Obiettivo esercizio: Riscrivi parola per parola tutte le righe che seguono, dalla prima all'ultima, tralasciando le immagini.

========

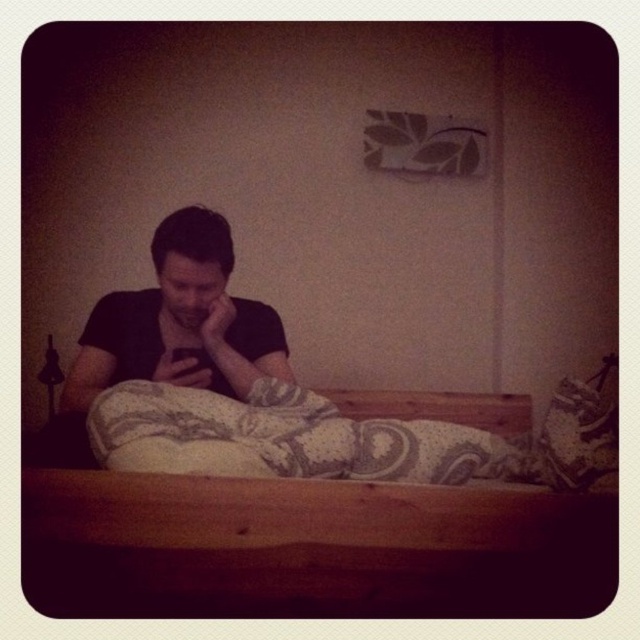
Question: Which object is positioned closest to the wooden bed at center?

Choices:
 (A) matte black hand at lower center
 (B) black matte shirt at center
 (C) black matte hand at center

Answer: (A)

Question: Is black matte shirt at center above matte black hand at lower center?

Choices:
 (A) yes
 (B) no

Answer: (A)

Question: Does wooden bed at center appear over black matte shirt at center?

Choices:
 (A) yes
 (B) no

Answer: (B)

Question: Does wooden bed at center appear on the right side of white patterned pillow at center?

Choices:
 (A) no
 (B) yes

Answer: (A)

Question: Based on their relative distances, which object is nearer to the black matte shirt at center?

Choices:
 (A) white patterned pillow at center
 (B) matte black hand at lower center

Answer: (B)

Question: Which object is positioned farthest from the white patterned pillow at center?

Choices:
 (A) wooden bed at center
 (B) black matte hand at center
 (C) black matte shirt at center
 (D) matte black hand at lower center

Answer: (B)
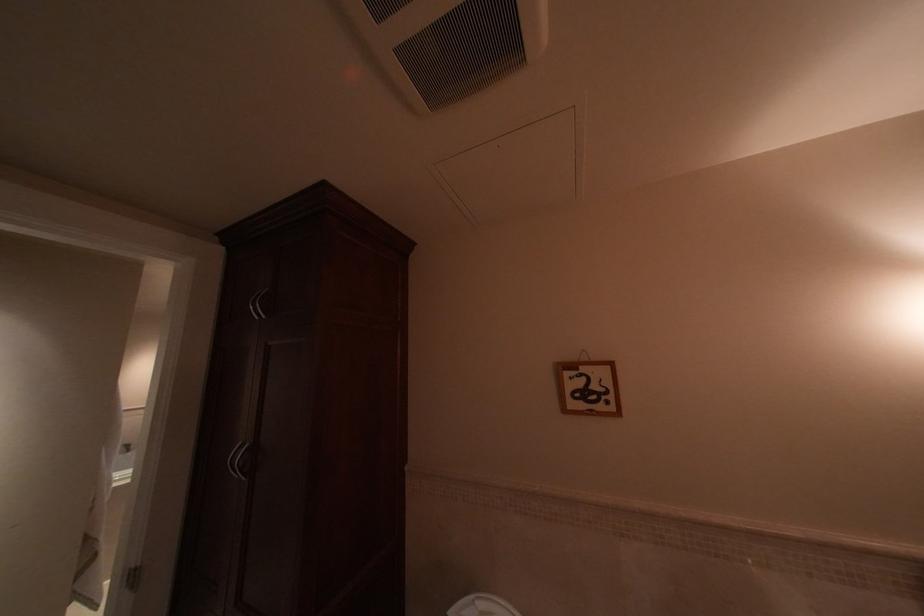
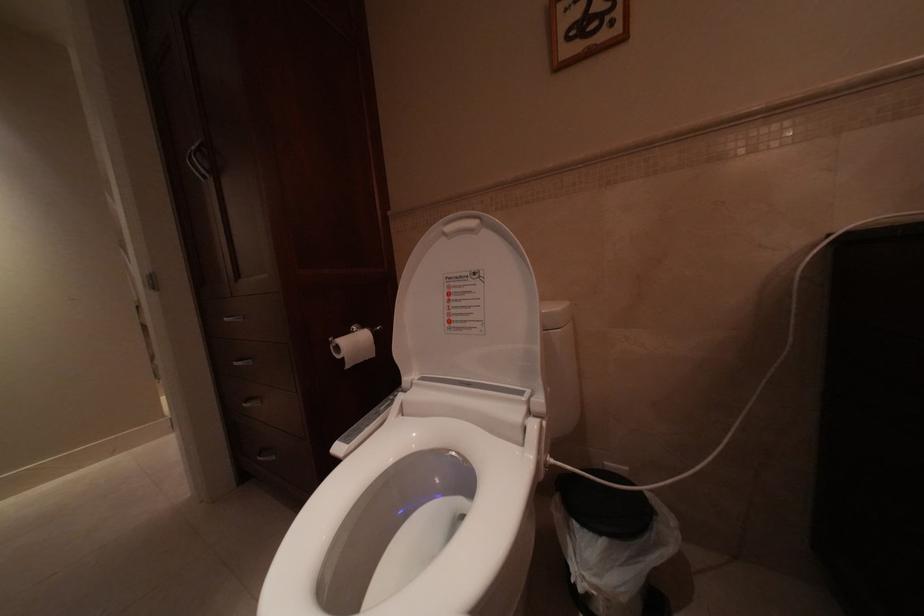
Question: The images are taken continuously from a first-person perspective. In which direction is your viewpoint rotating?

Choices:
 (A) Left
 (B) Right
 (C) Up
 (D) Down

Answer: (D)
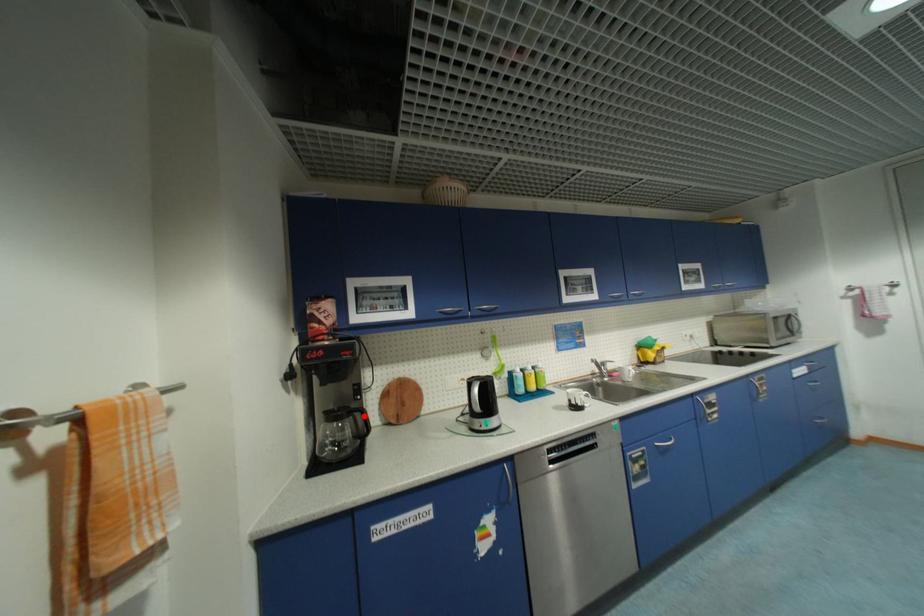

========

Risposta:
Question: Which object is positioned closest to the wooden bed at center?

Choices:
 (A) matte black hand at lower center
 (B) black matte shirt at center
 (C) black matte hand at center

Answer: (A)

Question: Is black matte shirt at center above matte black hand at lower center?

Choices:
 (A) yes
 (B) no

Answer: (A)

Question: Does wooden bed at center appear over black matte shirt at center?

Choices:
 (A) yes
 (B) no

Answer: (B)

Question: Does wooden bed at center appear on the right side of white patterned pillow at center?

Choices:
 (A) no
 (B) yes

Answer: (A)

Question: Based on their relative distances, which object is nearer to the black matte shirt at center?

Choices:
 (A) white patterned pillow at center
 (B) matte black hand at lower center

Answer: (B)

Question: Which object is positioned farthest from the white patterned pillow at center?

Choices:
 (A) wooden bed at center
 (B) black matte hand at center
 (C) black matte shirt at center
 (D) matte black hand at lower center

Answer: (B)
Question: The images are taken continuously from a first-person perspective. In which direction is your viewpoint rotating?

Choices:
 (A) Left
 (B) Right
 (C) Up
 (D) Down

Answer: (D)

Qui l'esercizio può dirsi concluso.